**EXERCISE MATERIAL**
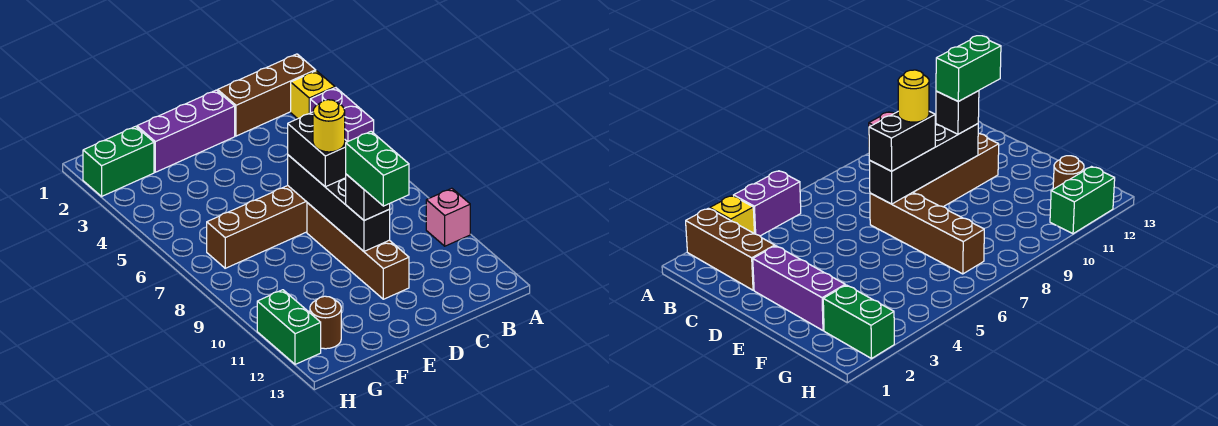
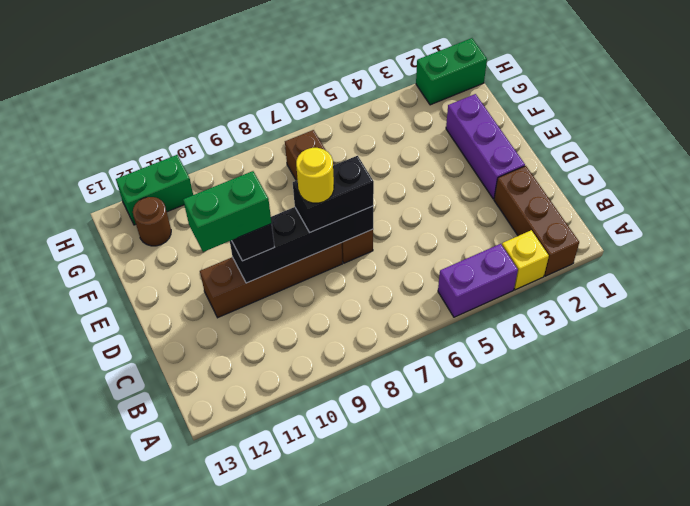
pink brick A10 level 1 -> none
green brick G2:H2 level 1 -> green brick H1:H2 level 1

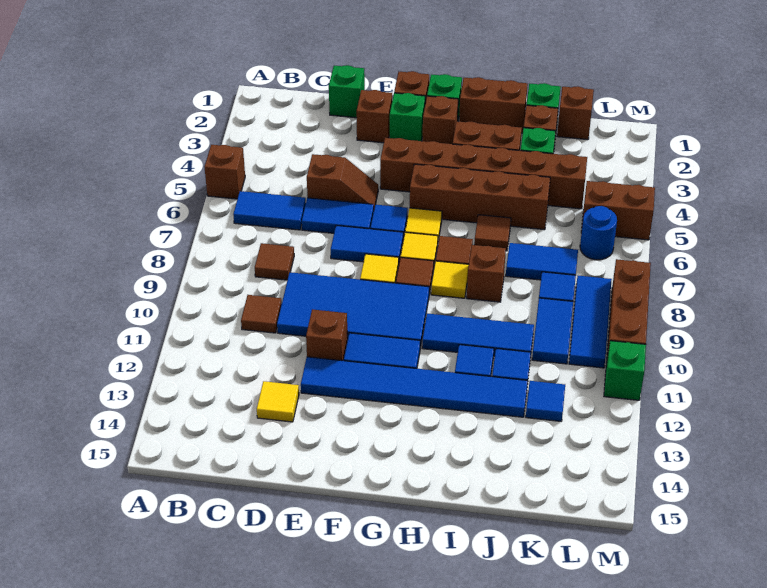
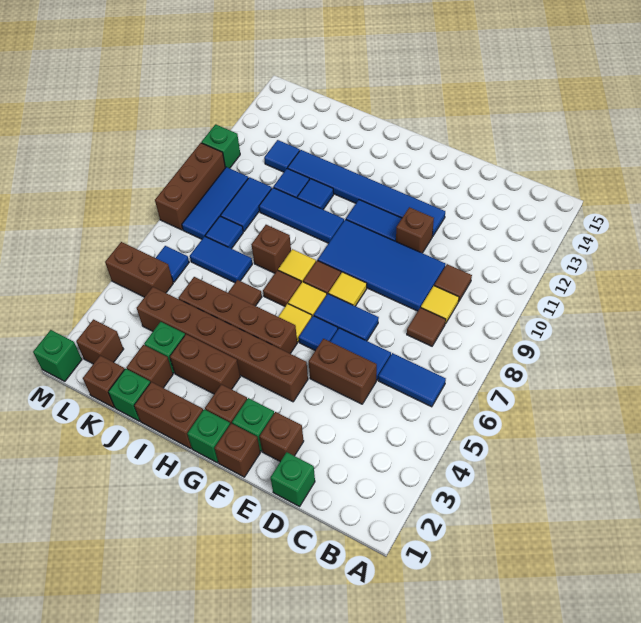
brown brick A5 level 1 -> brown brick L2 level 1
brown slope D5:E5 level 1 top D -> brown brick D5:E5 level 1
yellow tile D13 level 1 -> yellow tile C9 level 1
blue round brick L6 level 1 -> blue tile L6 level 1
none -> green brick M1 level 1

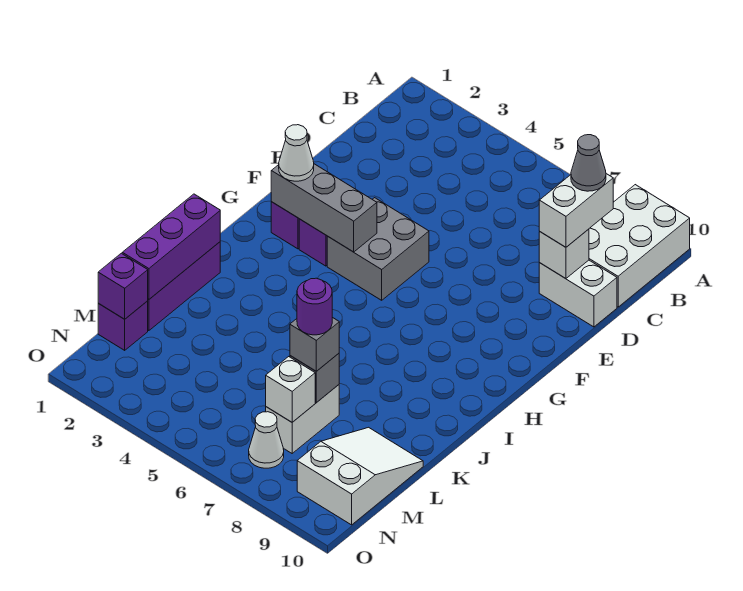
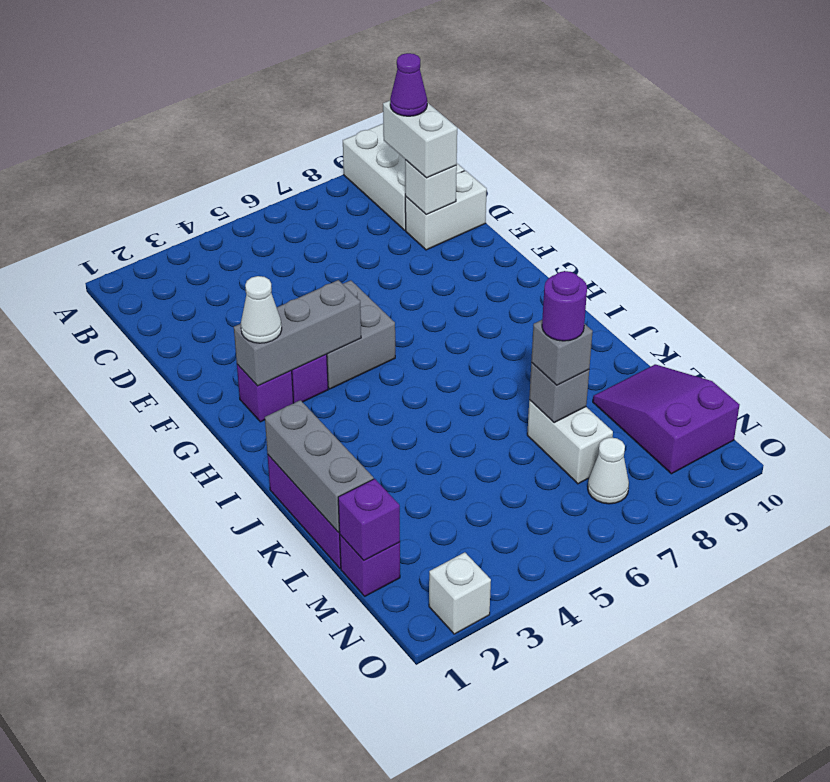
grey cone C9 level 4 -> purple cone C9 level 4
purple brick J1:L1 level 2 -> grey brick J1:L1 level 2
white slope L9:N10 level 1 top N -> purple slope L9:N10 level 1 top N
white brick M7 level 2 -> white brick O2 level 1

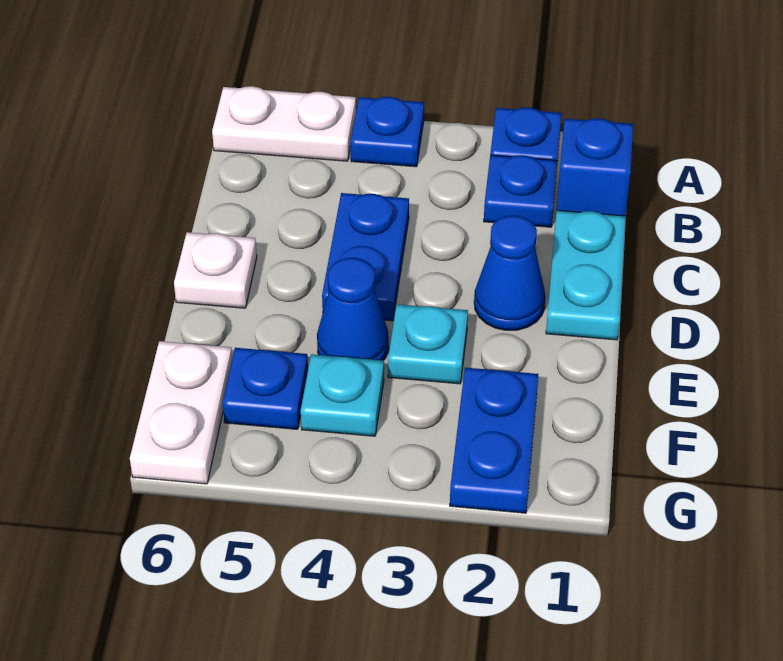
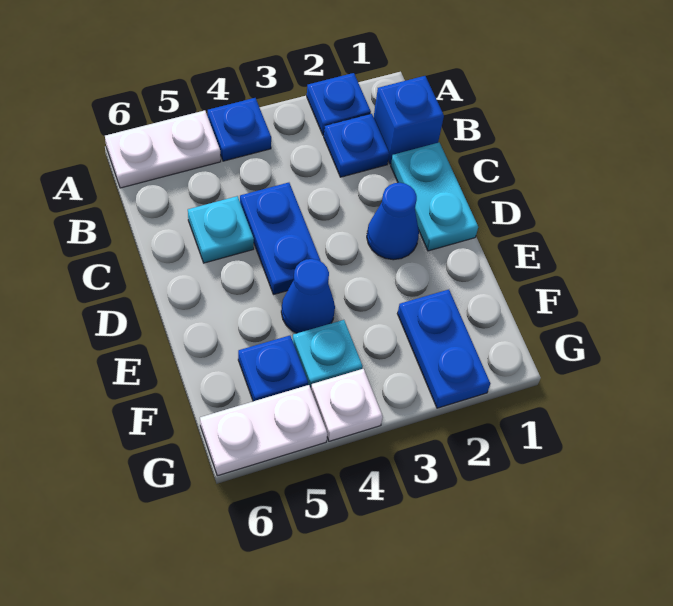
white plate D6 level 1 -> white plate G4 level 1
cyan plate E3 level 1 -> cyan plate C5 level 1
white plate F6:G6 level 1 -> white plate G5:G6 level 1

* * *

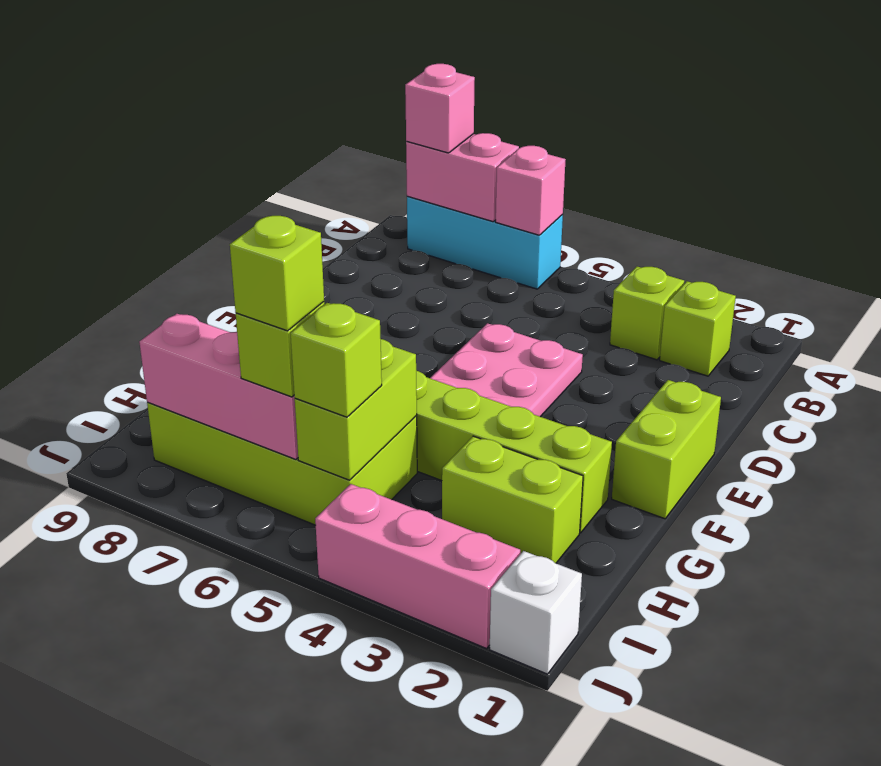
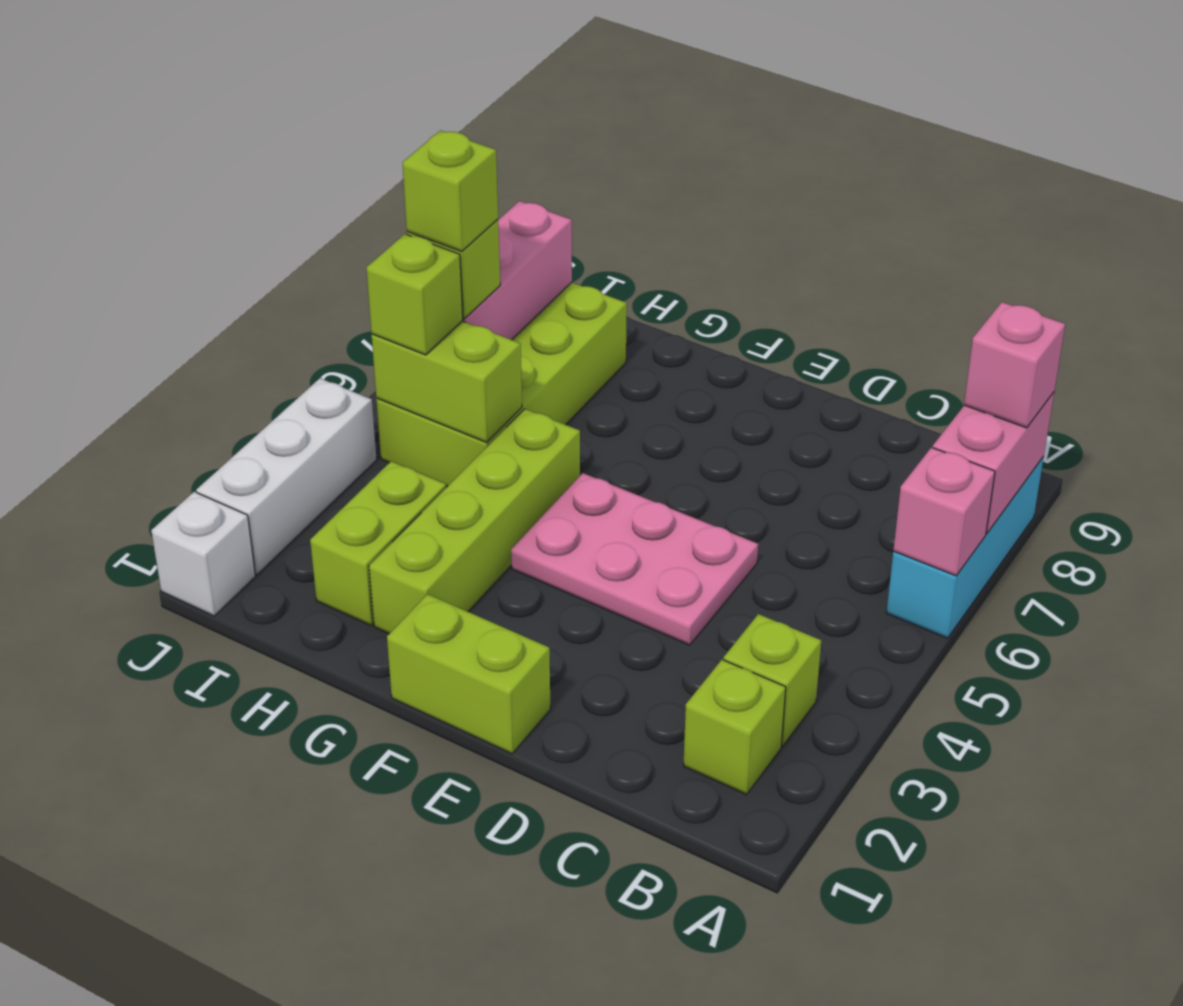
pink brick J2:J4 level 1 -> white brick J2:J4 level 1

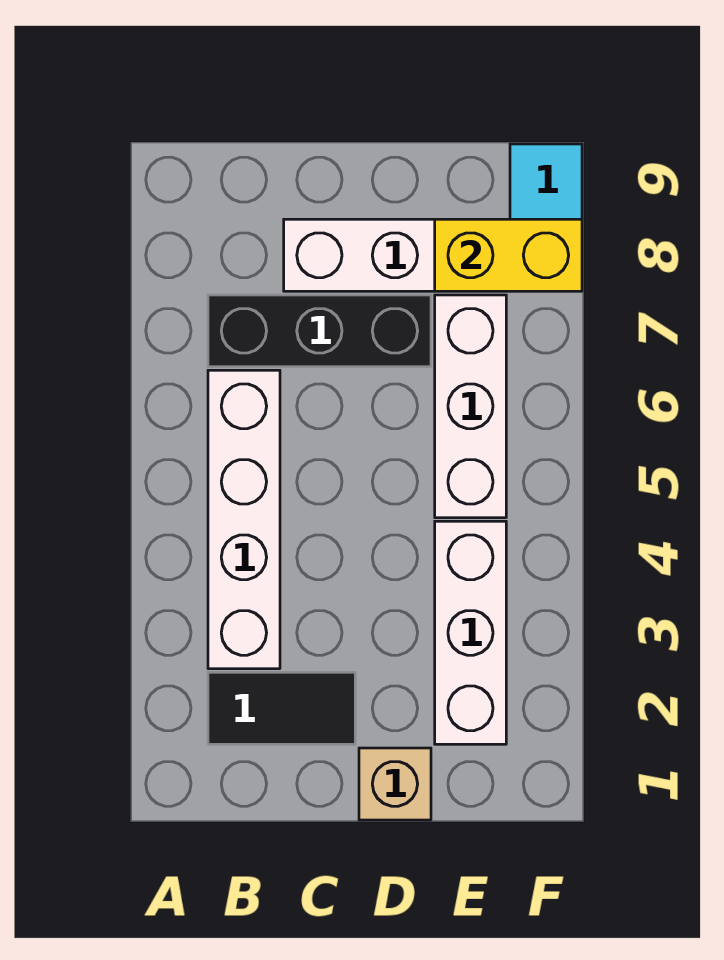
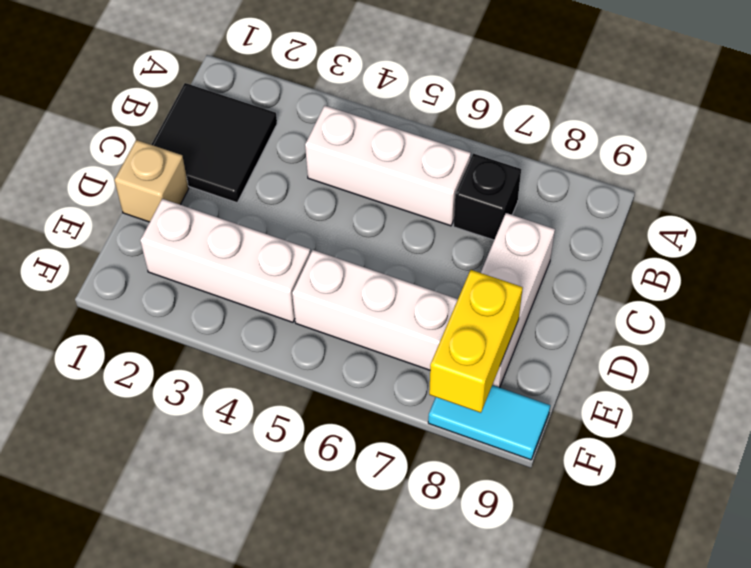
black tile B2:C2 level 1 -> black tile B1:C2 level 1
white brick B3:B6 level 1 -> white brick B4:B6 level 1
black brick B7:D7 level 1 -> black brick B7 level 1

**WHAT YOU WILL DO**
In the entries above, which lines run from the one with "green brick G2:H2" up to and including the one with "white plate D6"? Write them out exactly, without the pictures.

**TASK RESPONSE**
green brick G2:H2 level 1 -> green brick H1:H2 level 1

brown brick A5 level 1 -> brown brick L2 level 1
brown slope D5:E5 level 1 top D -> brown brick D5:E5 level 1
yellow tile D13 level 1 -> yellow tile C9 level 1
blue round brick L6 level 1 -> blue tile L6 level 1
none -> green brick M1 level 1

grey cone C9 level 4 -> purple cone C9 level 4
purple brick J1:L1 level 2 -> grey brick J1:L1 level 2
white slope L9:N10 level 1 top N -> purple slope L9:N10 level 1 top N
white brick M7 level 2 -> white brick O2 level 1

white plate D6 level 1 -> white plate G4 level 1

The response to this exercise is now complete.